*** Exercise inputs

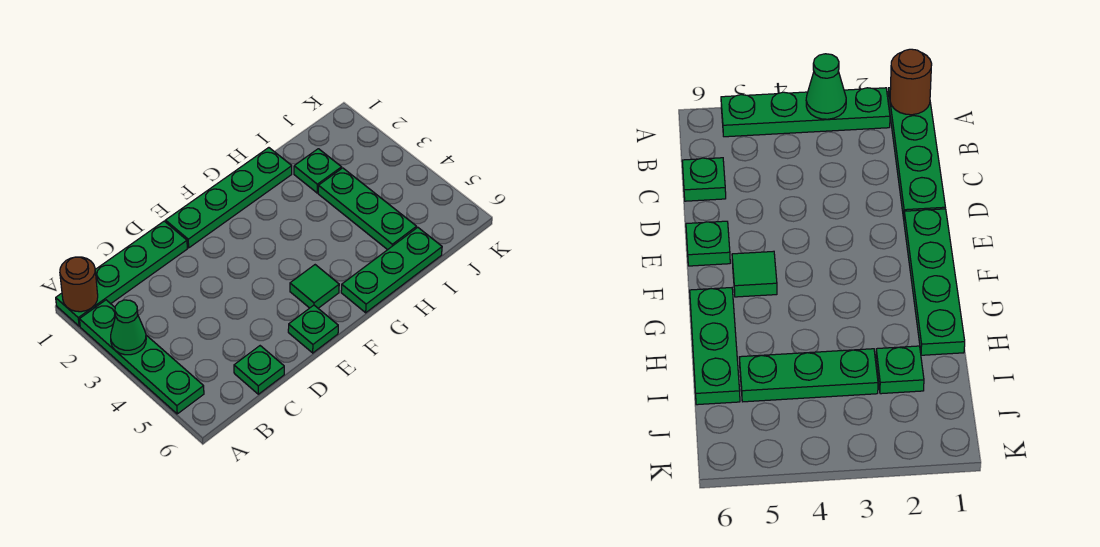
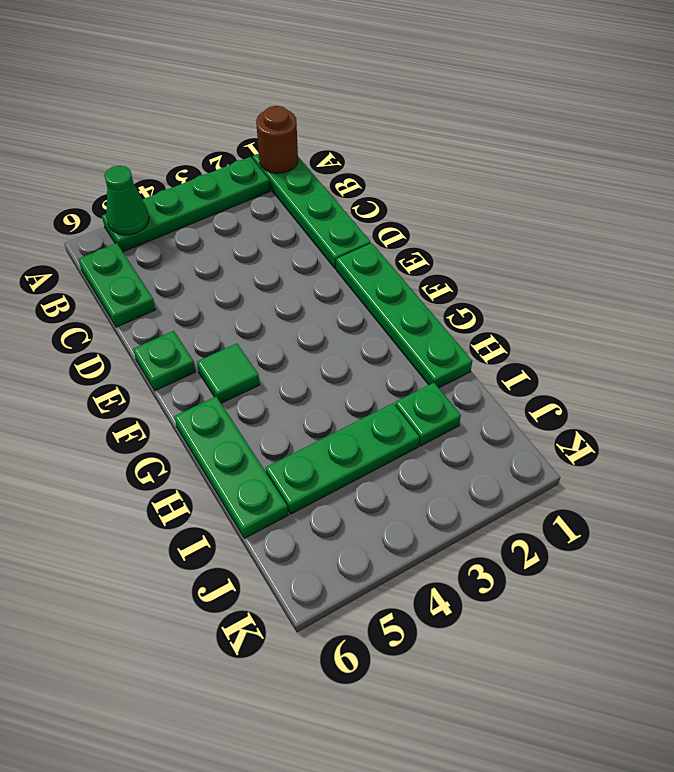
green cone A3 level 2 -> green cone A5 level 2
green plate C6 level 1 -> green plate B6:C6 level 1

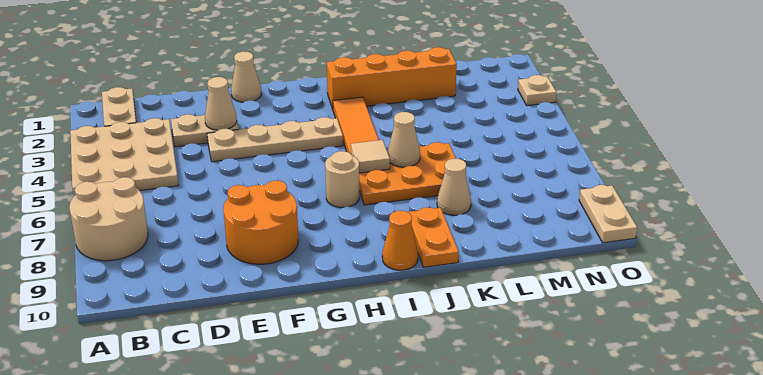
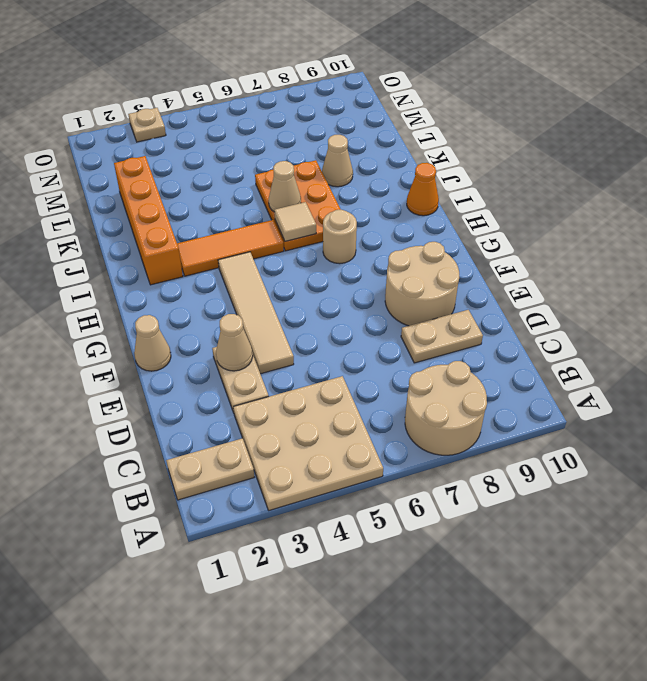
tan plate E4:H4 level 1 -> tan tile E4:H4 level 1
orange round brick E8:F9 level 1 -> tan round brick E8:F9 level 1
orange plate J9:J10 level 1 -> none
tan plate O9:O10 level 1 -> tan plate D8:D9 level 1

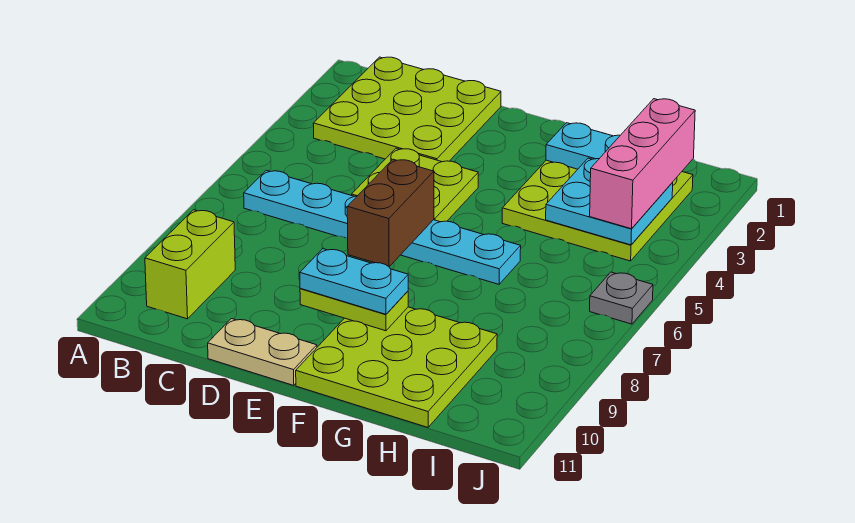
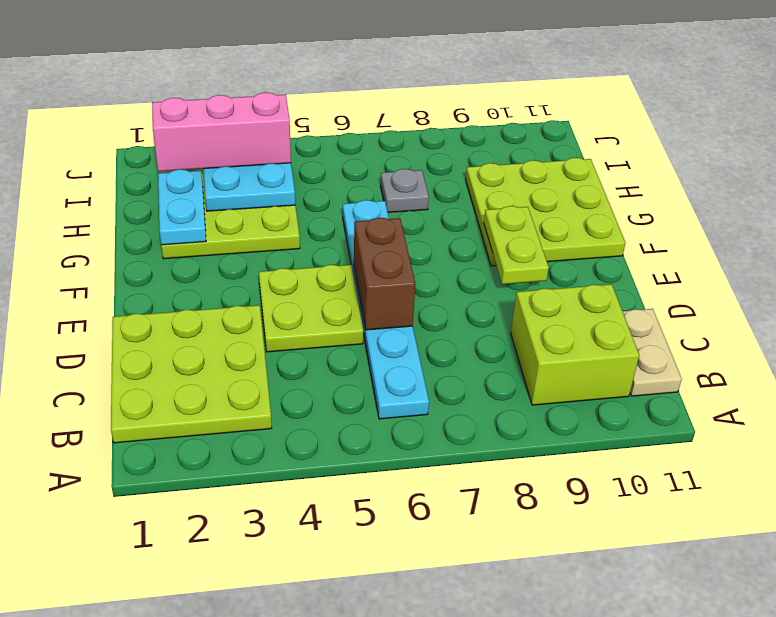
lime brick B9:B10 level 1 -> lime brick B9:C10 level 1
tan plate D11:E11 level 1 -> tan plate B11:C11 level 1
brown brick E6:E7 level 2 -> brown brick D6:E6 level 2
cyan plate E9:F9 level 3 -> none
grey plate J6 level 1 -> grey plate H7 level 1

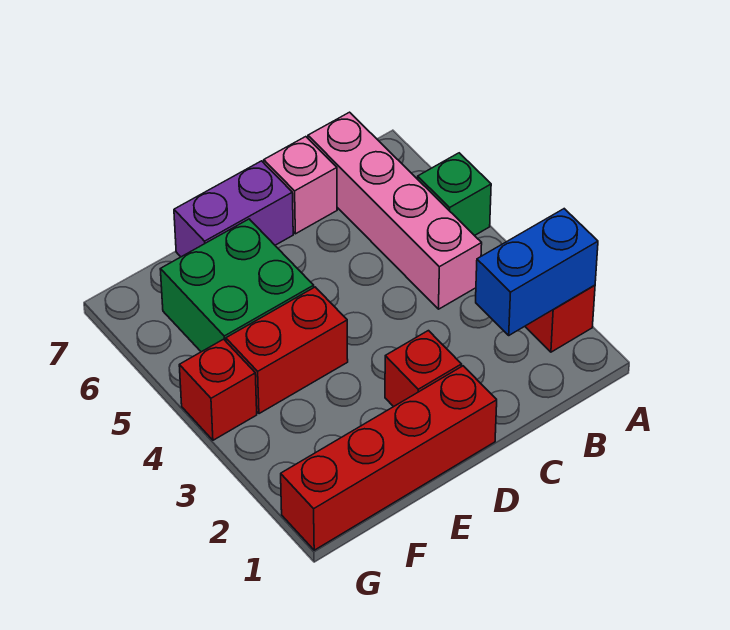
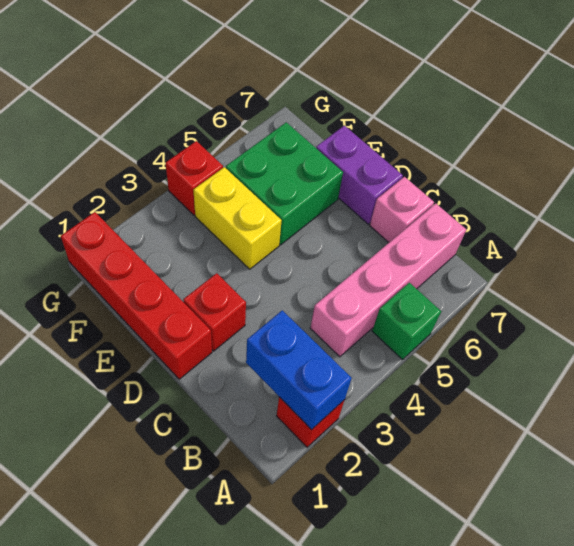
red brick E4:F4 level 1 -> yellow brick E4:F4 level 1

******

• Exercise objective
Your copy should run from the line that has "cyan plate E9:F9 level 3 -> none" through the last line above, exactly, with both ends in and pictures out.

• Worked solution
cyan plate E9:F9 level 3 -> none
grey plate J6 level 1 -> grey plate H7 level 1

red brick E4:F4 level 1 -> yellow brick E4:F4 level 1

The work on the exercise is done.